### WHAT NEEDS TO BE DONE
The only acceptable output is every entry, printed exactly.

[Object transformation records]

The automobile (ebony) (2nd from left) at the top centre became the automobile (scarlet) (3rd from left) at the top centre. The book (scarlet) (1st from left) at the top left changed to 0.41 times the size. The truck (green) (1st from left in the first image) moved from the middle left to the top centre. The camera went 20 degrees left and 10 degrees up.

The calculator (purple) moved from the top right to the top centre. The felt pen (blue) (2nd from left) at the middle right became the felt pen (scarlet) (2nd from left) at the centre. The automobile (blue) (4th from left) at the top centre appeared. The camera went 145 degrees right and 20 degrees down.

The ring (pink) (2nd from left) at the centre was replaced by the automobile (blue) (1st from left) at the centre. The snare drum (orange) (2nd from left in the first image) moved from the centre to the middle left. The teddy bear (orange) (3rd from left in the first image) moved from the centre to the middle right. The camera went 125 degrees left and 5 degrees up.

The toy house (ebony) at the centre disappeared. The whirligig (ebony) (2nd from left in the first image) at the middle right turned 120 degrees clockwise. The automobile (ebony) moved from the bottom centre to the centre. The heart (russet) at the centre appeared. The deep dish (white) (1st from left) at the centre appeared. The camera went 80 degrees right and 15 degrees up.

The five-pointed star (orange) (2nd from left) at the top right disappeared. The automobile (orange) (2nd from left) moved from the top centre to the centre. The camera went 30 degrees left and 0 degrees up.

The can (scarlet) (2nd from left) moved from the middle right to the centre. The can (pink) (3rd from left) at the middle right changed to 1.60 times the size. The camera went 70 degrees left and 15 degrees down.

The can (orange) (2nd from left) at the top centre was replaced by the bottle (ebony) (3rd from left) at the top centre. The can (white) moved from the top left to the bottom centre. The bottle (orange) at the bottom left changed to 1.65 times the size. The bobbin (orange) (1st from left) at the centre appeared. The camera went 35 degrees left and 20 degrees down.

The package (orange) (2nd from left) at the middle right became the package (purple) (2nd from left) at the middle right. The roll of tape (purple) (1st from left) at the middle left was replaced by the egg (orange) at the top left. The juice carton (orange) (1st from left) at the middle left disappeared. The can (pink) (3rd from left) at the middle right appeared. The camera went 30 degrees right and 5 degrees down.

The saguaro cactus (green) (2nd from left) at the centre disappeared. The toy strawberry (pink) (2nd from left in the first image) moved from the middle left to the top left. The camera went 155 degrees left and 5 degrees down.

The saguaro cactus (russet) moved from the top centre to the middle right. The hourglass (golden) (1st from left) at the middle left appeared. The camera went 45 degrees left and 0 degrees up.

### TASK ANSWER
The automobile (ebony) (2nd from left) at the top centre became the automobile (scarlet) (3rd from left) at the top centre. The book (scarlet) (1st from left) at the top left changed to 0.41 times the size. The truck (green) (1st from left in the first image) moved from the middle left to the top centre. The camera went 20 degrees left and 10 degrees up.

The calculator (purple) moved from the top right to the top centre. The felt pen (blue) (2nd from left) at the middle right became the felt pen (scarlet) (2nd from left) at the centre. The automobile (blue) (4th from left) at the top centre appeared. The camera went 145 degrees right and 20 degrees down.

The ring (pink) (2nd from left) at the centre was replaced by the automobile (blue) (1st from left) at the centre. The snare drum (orange) (2nd from left in the first image) moved from the centre to the middle left. The teddy bear (orange) (3rd from left in the first image) moved from the centre to the middle right. The camera went 125 degrees left and 5 degrees up.

The toy house (ebony) at the centre disappeared. The whirligig (ebony) (2nd from left in the first image) at the middle right turned 120 degrees clockwise. The automobile (ebony) moved from the bottom centre to the centre. The heart (russet) at the centre appeared. The deep dish (white) (1st from left) at the centre appeared. The camera went 80 degrees right and 15 degrees up.

The five-pointed star (orange) (2nd from left) at the top right disappeared. The automobile (orange) (2nd from left) moved from the top centre to the centre. The camera went 30 degrees left and 0 degrees up.

The can (scarlet) (2nd from left) moved from the middle right to the centre. The can (pink) (3rd from left) at the middle right changed to 1.60 times the size. The camera went 70 degrees left and 15 degrees down.

The can (orange) (2nd from left) at the top centre was replaced by the bottle (ebony) (3rd from left) at the top centre. The can (white) moved from the top left to the bottom centre. The bottle (orange) at the bottom left changed to 1.65 times the size. The bobbin (orange) (1st from left) at the centre appeared. The camera went 35 degrees left and 20 degrees down.

The package (orange) (2nd from left) at the middle right became the package (purple) (2nd from left) at the middle right. The roll of tape (purple) (1st from left) at the middle left was replaced by the egg (orange) at the top left. The juice carton (orange) (1st from left) at the middle left disappeared. The can (pink) (3rd from left) at the middle right appeared. The camera went 30 degrees right and 5 degrees down.

The saguaro cactus (green) (2nd from left) at the centre disappeared. The toy strawberry (pink) (2nd from left in the first image) moved from the middle left to the top left. The camera went 155 degrees left and 5 degrees down.

The saguaro cactus (russet) moved from the top centre to the middle right. The hourglass (golden) (1st from left) at the middle left appeared. The camera went 45 degrees left and 0 degrees up.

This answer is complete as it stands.